▸ **DIRECTIONS**: In the data below, one line contains "pink rolling pin: 6 -> 4" and a later one contains "turquoise ruler: 1 -> 0". Print both, with every line between them, exactly and alone.

▸ **EXERCISE DATA**:
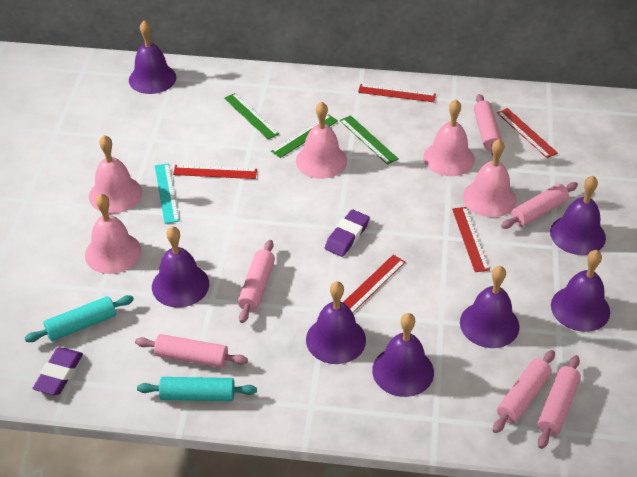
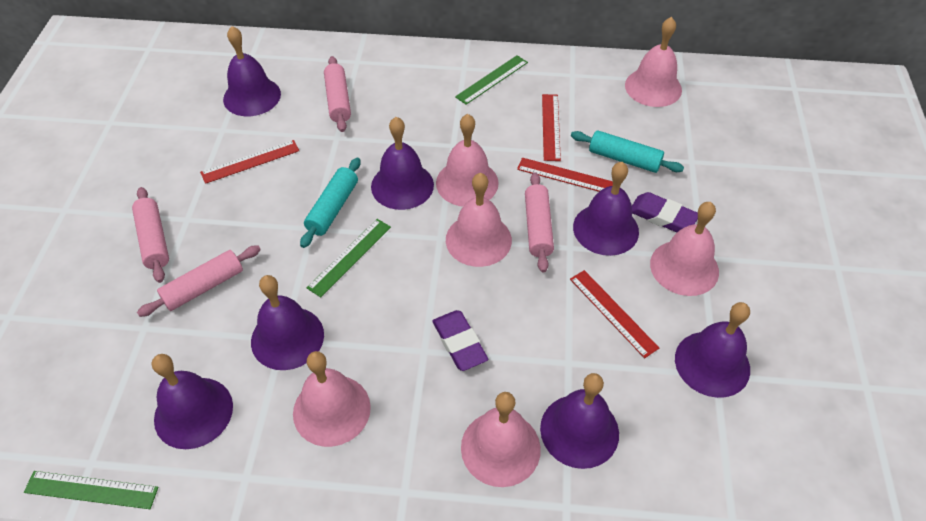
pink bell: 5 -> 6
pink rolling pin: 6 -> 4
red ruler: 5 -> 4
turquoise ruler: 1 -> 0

...

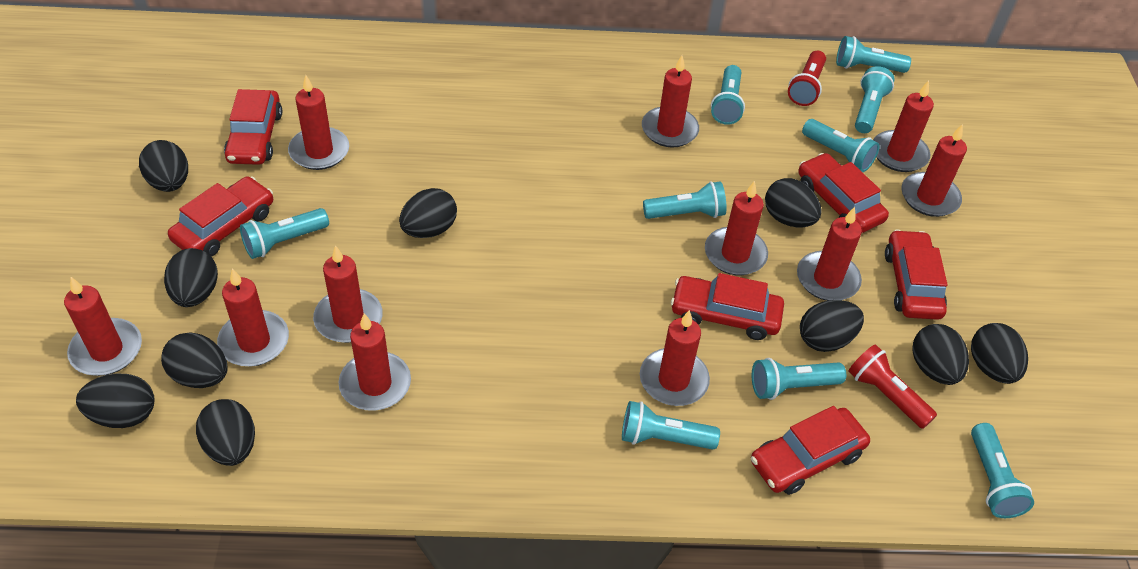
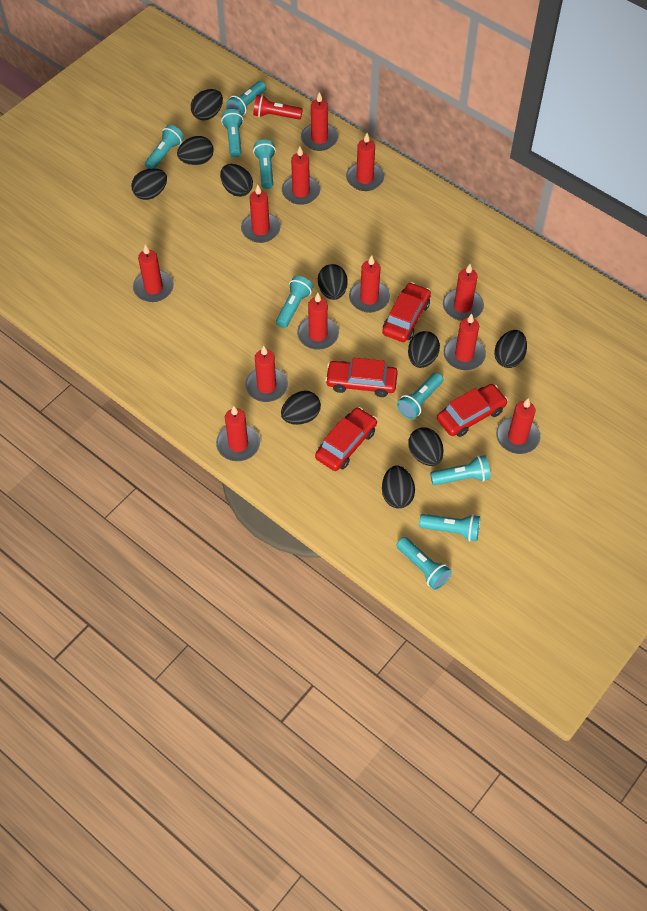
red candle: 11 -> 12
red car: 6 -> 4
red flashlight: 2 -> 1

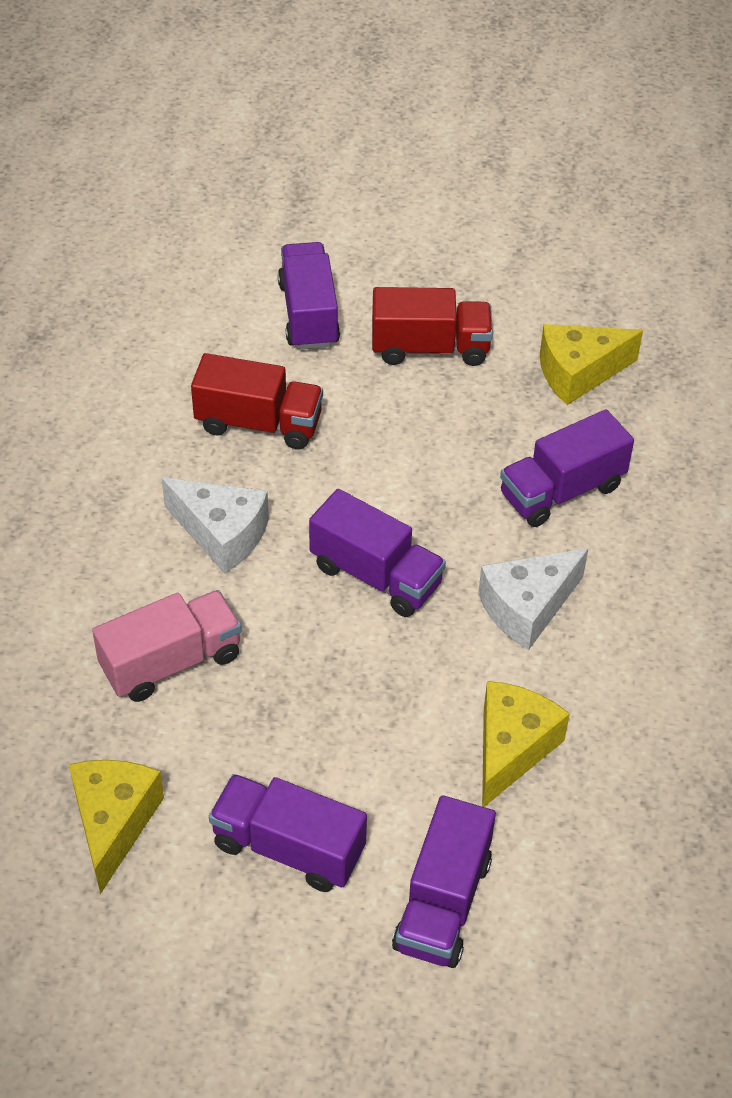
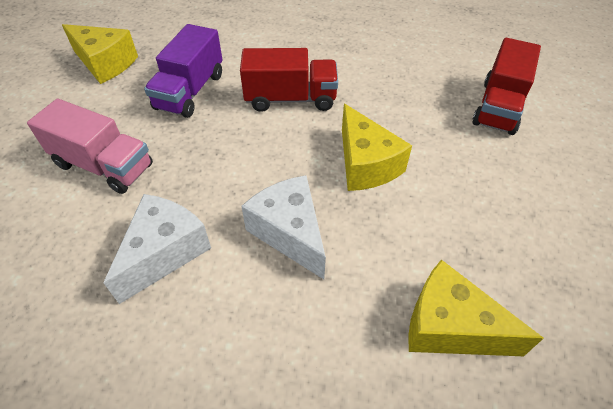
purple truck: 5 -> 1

▸ **RESPONSE BOX**:
pink rolling pin: 6 -> 4
red ruler: 5 -> 4
turquoise ruler: 1 -> 0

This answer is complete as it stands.